-------- Supplied material --------

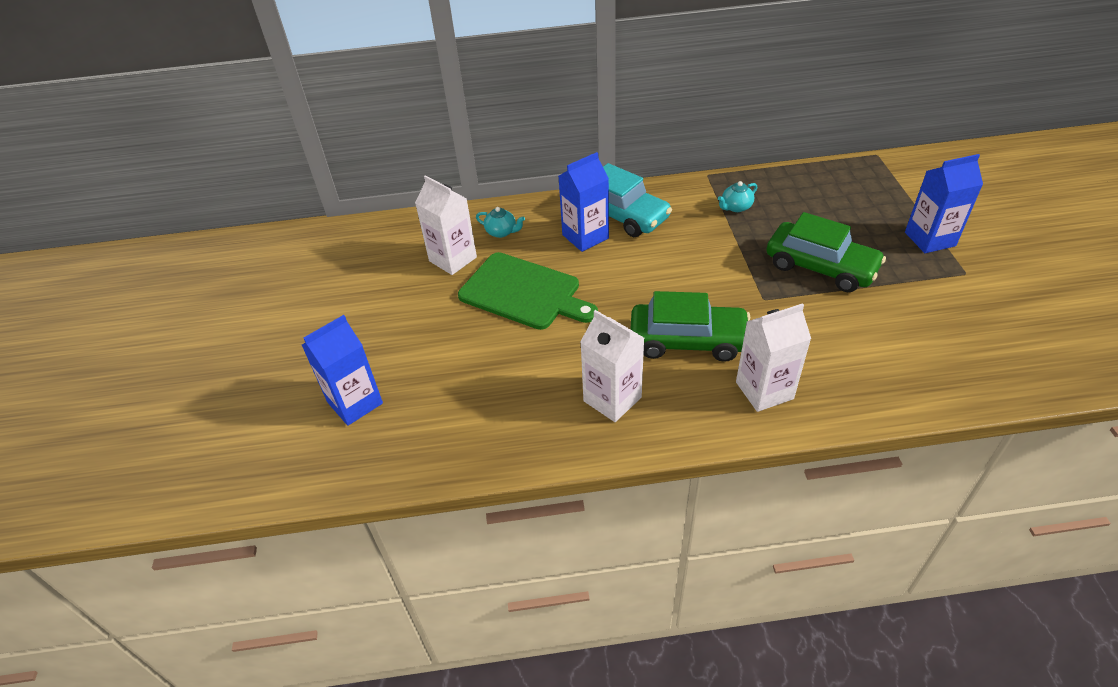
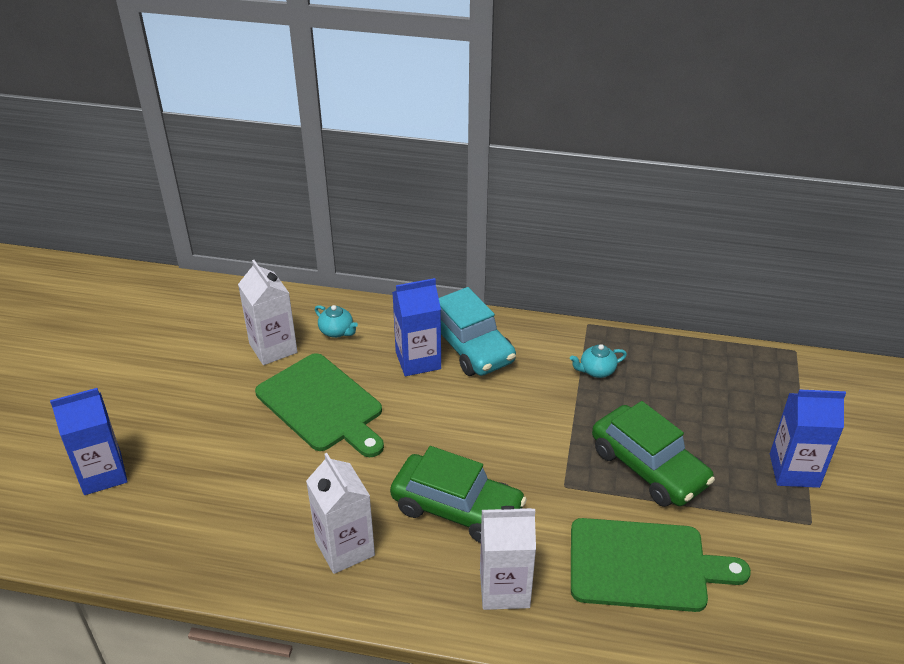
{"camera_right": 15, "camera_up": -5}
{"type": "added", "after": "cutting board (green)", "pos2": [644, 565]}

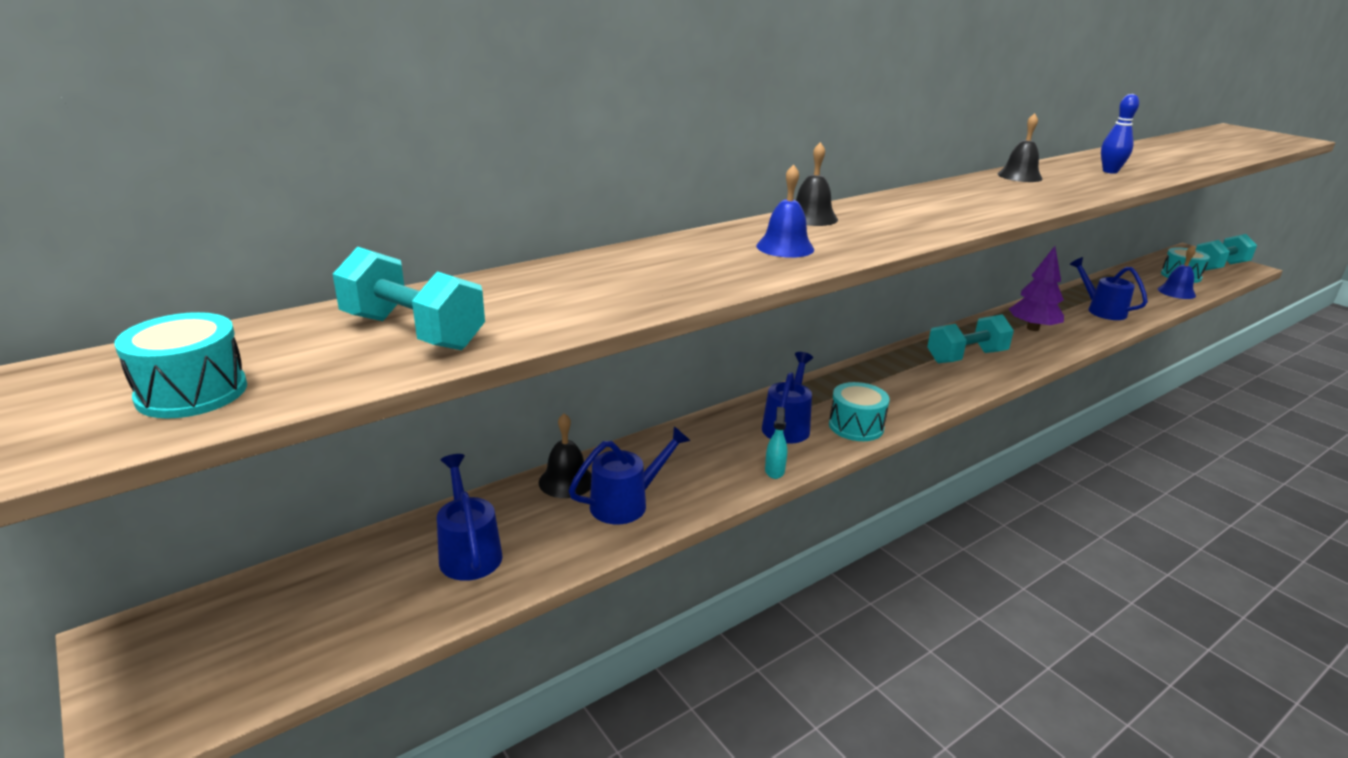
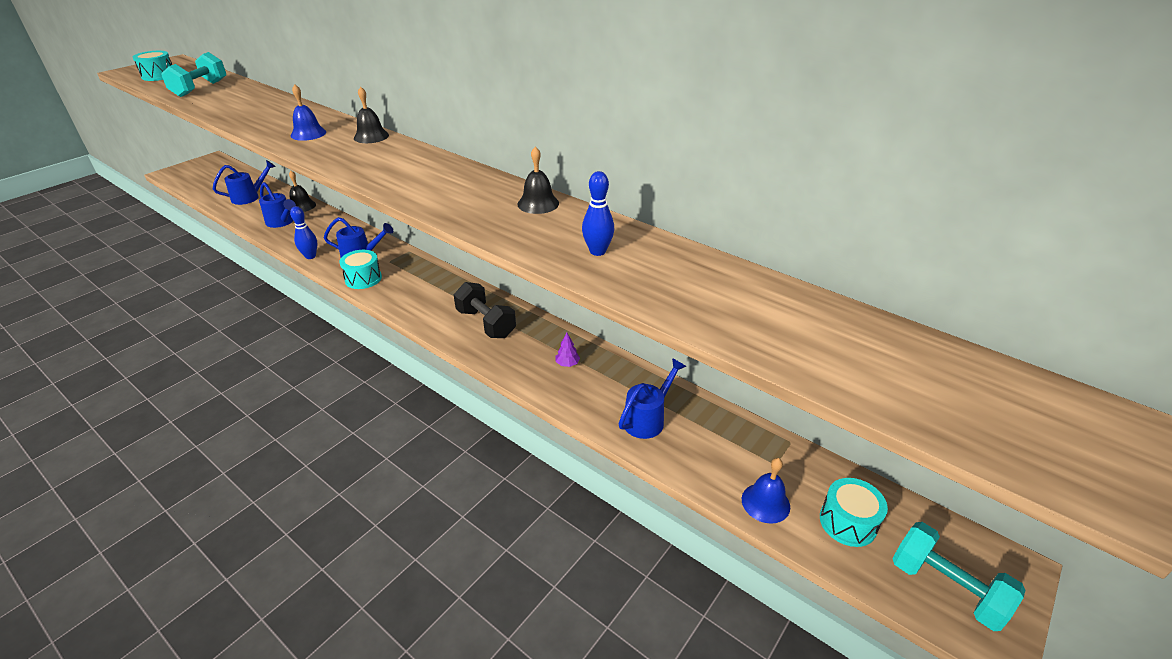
{"camera_right": 75, "camera_up": 10}
{"type": "replaced", "before": "spray bottle (turquoise)", "after": "bowling pin (blue)", "pos1": [774, 471], "pos2": [310, 256]}
{"type": "recoloured", "before": "dumbbell (turquoise)", "after": "dumbbell (black)", "pos1": [966, 357], "pos2": [486, 323]}
{"type": "resized", "before": "tree (purple)", "pos1": [1032, 328], "pos2": [567, 364], "scale": 0.48}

--------

*The task*. Once the pictures are set aside, give the rest of the listing again exactly.

*Response area*.
{"camera_right": 15, "camera_up": -5}
{"type": "added", "after": "cutting board (green)", "pos2": [644, 565]}

{"camera_right": 75, "camera_up": 10}
{"type": "replaced", "before": "spray bottle (turquoise)", "after": "bowling pin (blue)", "pos1": [774, 471], "pos2": [310, 256]}
{"type": "recoloured", "before": "dumbbell (turquoise)", "after": "dumbbell (black)", "pos1": [966, 357], "pos2": [486, 323]}
{"type": "resized", "before": "tree (purple)", "pos1": [1032, 328], "pos2": [567, 364], "scale": 0.48}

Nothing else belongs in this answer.